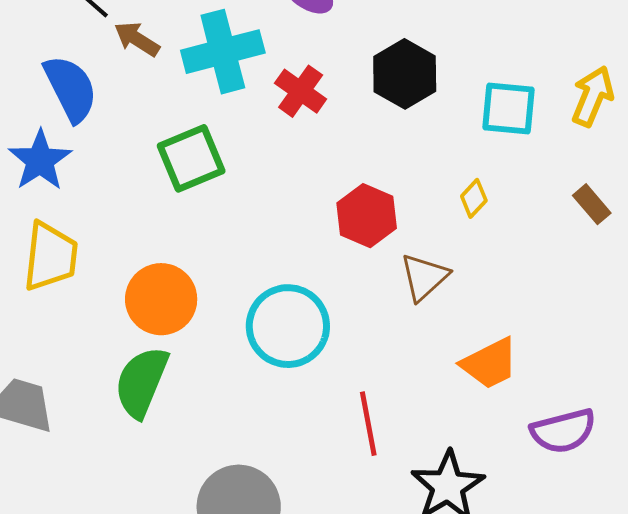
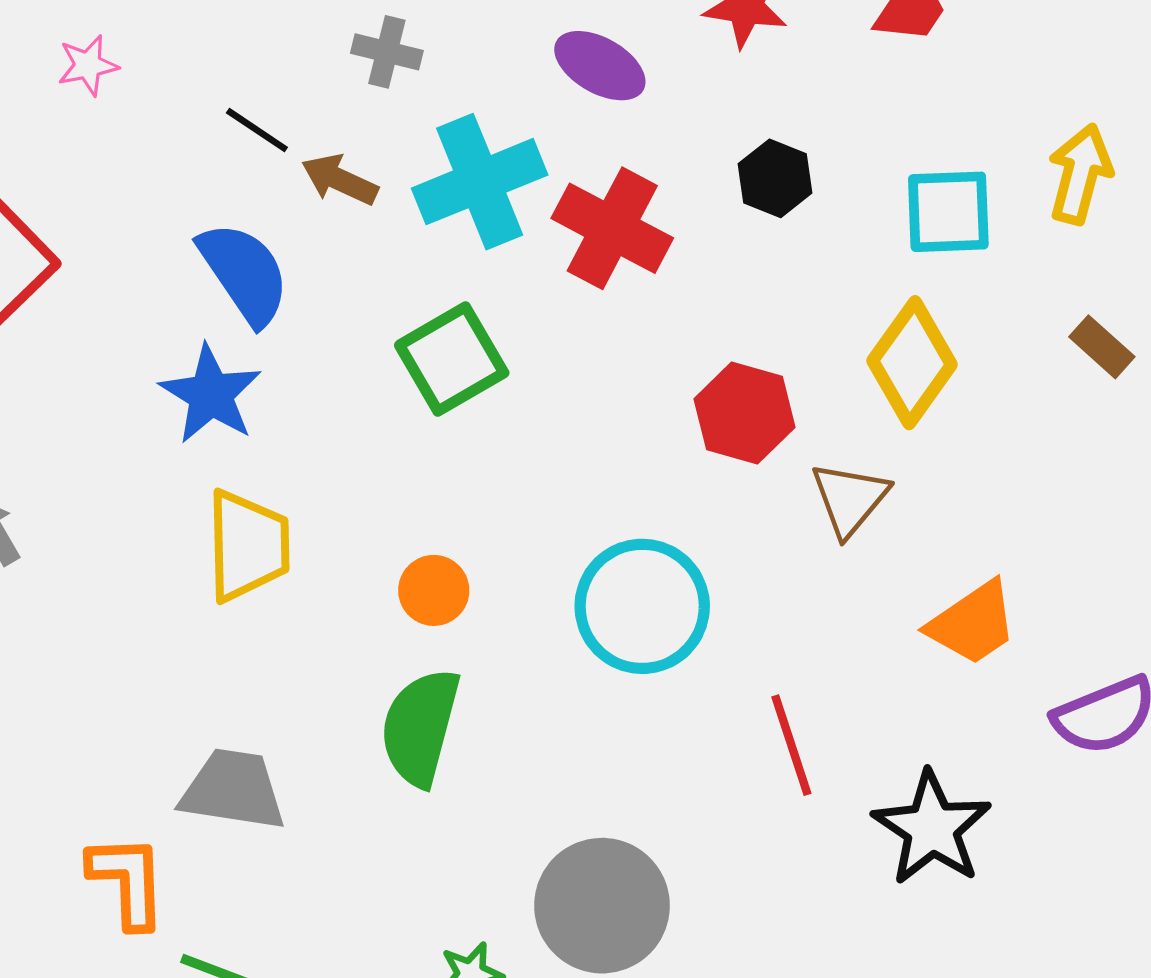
black hexagon: (405, 74) -> (775, 178), size x0.7
red cross: (301, 91) -> (612, 228), size x1.4
yellow diamond: (474, 198) -> (912, 363), size x2.0
orange circle: (161, 299) -> (434, 590), size x0.6

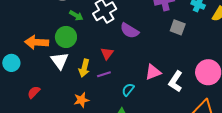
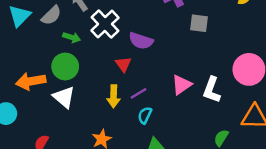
red triangle: (107, 53) -> (123, 64), moved
yellow arrow: (84, 68) -> (114, 96), moved
purple line: (104, 74) -> (138, 93), moved
cyan semicircle: (128, 90) -> (145, 115), moved

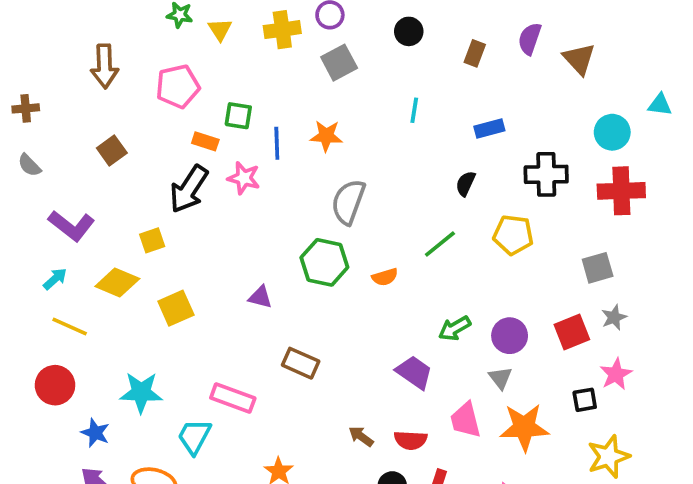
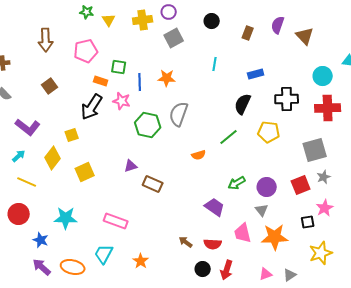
black semicircle: (466, 184) -> (243, 104), size x1.5
green hexagon: (324, 262) -> (148, 125), moved
gray square: (598, 268) -> (315, 150), size x1.4
yellow diamond: (117, 283) -> (53, 158), turned -75
purple triangle: (260, 297) -> (131, 166), turned -32
brown rectangle: (301, 363) -> (153, 184), moved
cyan trapezoid: (194, 436) -> (104, 254), moved

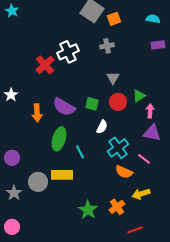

What to produce
Please say how many lines of the records contain the word "diamond", giving the number by itself.

Your solution
2